- ENTRIES SHOWN

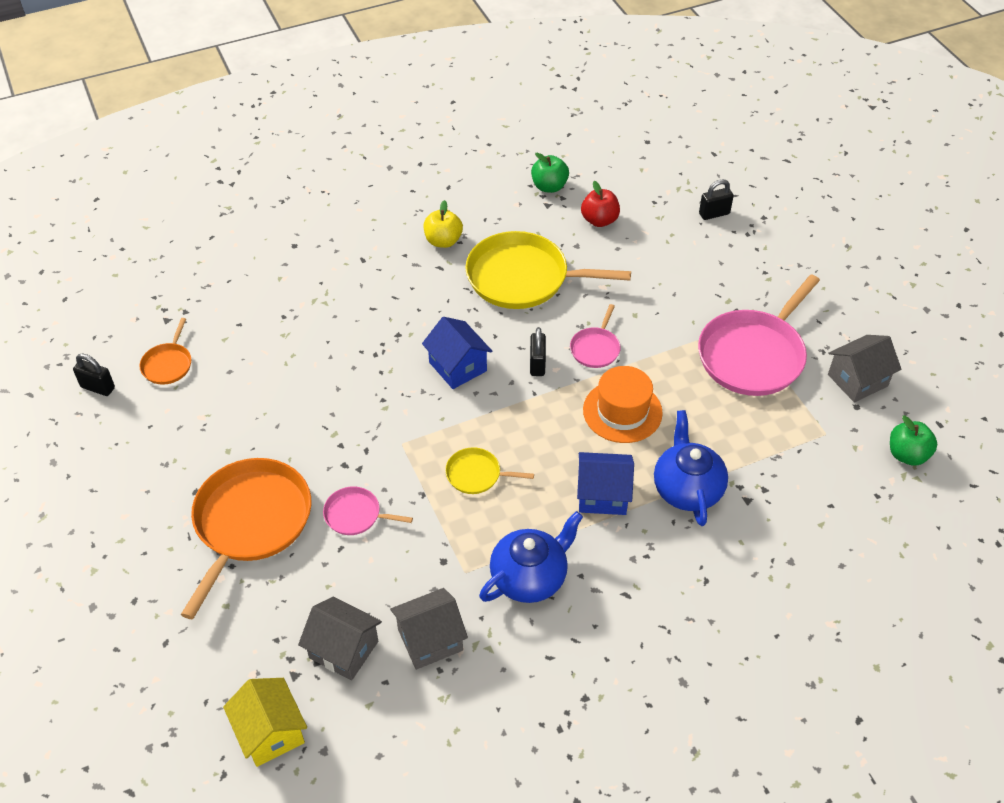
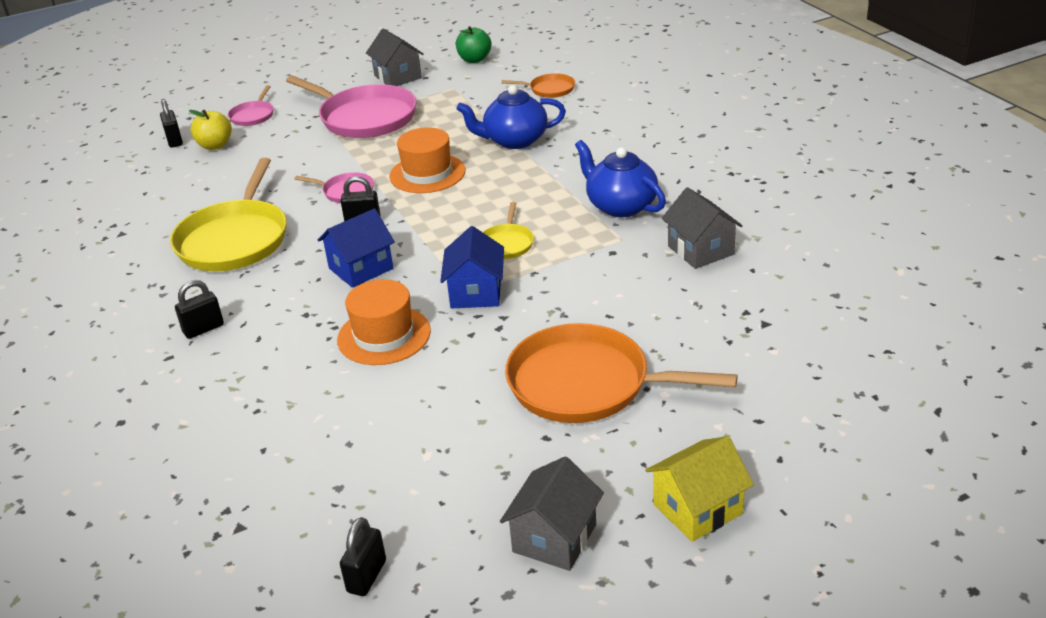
camera: 90 degrees left, 15 degrees down
(168, 364) = (329, 507): orange pan -> orange pan (549, 89)
(270, 732) = (831, 328): yellow house -> yellow house (697, 509)
(343, 649) = (726, 297): grey house -> grey house (554, 538)
(354, 386) = (384, 335): none -> orange hat
(356, 515) = (565, 311): pink pan -> pink pan (253, 115)
(394, 274) = (203, 329): none -> black padlock
(443, 241) = (156, 298): yellow apple -> yellow apple (215, 145)
(549, 186) = (90, 234): green apple -> none
(599, 220) = (160, 200): red apple -> none
(602, 495) = (525, 177): blue house -> blue house (476, 292)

- YOUR INSTRUCTIONS
Wherever the word "yellow" appears in a line of the data above, copy that line.

- ANSWER AREA
(270, 732) = (831, 328): yellow house -> yellow house (697, 509)
(443, 241) = (156, 298): yellow apple -> yellow apple (215, 145)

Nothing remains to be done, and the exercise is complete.